▶ Problem requirements:
The answer should hold exactly the lines of the entries below from the one containing "turquoise shoe: 2 -> 5" through the last line, both included.

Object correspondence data
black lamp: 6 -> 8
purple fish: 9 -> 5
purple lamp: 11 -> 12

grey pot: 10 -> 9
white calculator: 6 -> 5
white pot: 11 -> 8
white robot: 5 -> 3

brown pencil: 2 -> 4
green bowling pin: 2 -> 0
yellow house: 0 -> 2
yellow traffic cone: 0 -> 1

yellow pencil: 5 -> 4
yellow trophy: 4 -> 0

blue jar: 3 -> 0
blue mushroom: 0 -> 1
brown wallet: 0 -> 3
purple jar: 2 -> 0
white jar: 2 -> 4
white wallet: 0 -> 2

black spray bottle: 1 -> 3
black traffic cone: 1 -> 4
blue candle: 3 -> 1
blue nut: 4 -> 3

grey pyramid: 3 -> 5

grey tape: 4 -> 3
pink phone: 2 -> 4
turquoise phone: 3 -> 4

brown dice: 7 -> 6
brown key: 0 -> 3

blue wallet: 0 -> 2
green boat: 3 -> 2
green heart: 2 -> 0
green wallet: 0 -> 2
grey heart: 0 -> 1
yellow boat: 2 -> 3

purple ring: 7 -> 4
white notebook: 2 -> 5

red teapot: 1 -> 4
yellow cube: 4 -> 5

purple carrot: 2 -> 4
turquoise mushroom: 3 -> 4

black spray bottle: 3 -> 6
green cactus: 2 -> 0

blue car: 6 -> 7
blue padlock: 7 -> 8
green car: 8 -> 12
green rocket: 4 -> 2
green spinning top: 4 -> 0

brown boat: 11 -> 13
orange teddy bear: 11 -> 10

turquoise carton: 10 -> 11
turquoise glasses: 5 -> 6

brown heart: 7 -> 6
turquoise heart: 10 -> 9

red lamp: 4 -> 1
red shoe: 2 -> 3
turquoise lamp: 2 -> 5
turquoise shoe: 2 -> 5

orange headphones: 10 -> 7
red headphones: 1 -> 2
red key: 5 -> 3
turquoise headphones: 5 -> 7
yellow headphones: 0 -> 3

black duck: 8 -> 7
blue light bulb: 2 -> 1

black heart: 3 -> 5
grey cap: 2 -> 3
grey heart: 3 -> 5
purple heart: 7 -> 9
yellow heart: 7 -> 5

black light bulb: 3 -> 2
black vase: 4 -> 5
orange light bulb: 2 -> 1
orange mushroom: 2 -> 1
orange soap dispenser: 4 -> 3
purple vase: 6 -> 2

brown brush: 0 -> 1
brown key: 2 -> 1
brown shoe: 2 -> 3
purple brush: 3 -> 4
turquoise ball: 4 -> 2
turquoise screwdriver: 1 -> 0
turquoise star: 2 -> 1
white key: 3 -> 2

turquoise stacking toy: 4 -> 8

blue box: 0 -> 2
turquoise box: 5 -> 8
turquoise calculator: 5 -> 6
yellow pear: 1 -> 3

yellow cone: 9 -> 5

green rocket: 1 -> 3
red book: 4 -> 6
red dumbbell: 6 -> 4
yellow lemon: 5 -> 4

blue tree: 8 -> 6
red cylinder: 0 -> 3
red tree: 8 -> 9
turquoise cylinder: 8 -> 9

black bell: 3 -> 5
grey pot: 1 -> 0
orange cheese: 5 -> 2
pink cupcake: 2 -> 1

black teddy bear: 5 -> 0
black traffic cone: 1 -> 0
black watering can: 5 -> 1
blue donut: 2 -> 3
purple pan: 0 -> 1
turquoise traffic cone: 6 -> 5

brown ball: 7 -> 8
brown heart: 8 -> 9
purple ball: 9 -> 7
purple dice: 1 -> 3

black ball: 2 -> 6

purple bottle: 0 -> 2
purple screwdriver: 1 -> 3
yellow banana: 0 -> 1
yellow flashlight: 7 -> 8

▶ Task result:
turquoise shoe: 2 -> 5

orange headphones: 10 -> 7
red headphones: 1 -> 2
red key: 5 -> 3
turquoise headphones: 5 -> 7
yellow headphones: 0 -> 3

black duck: 8 -> 7
blue light bulb: 2 -> 1

black heart: 3 -> 5
grey cap: 2 -> 3
grey heart: 3 -> 5
purple heart: 7 -> 9
yellow heart: 7 -> 5

black light bulb: 3 -> 2
black vase: 4 -> 5
orange light bulb: 2 -> 1
orange mushroom: 2 -> 1
orange soap dispenser: 4 -> 3
purple vase: 6 -> 2

brown brush: 0 -> 1
brown key: 2 -> 1
brown shoe: 2 -> 3
purple brush: 3 -> 4
turquoise ball: 4 -> 2
turquoise screwdriver: 1 -> 0
turquoise star: 2 -> 1
white key: 3 -> 2

turquoise stacking toy: 4 -> 8

blue box: 0 -> 2
turquoise box: 5 -> 8
turquoise calculator: 5 -> 6
yellow pear: 1 -> 3

yellow cone: 9 -> 5

green rocket: 1 -> 3
red book: 4 -> 6
red dumbbell: 6 -> 4
yellow lemon: 5 -> 4

blue tree: 8 -> 6
red cylinder: 0 -> 3
red tree: 8 -> 9
turquoise cylinder: 8 -> 9

black bell: 3 -> 5
grey pot: 1 -> 0
orange cheese: 5 -> 2
pink cupcake: 2 -> 1

black teddy bear: 5 -> 0
black traffic cone: 1 -> 0
black watering can: 5 -> 1
blue donut: 2 -> 3
purple pan: 0 -> 1
turquoise traffic cone: 6 -> 5

brown ball: 7 -> 8
brown heart: 8 -> 9
purple ball: 9 -> 7
purple dice: 1 -> 3

black ball: 2 -> 6

purple bottle: 0 -> 2
purple screwdriver: 1 -> 3
yellow banana: 0 -> 1
yellow flashlight: 7 -> 8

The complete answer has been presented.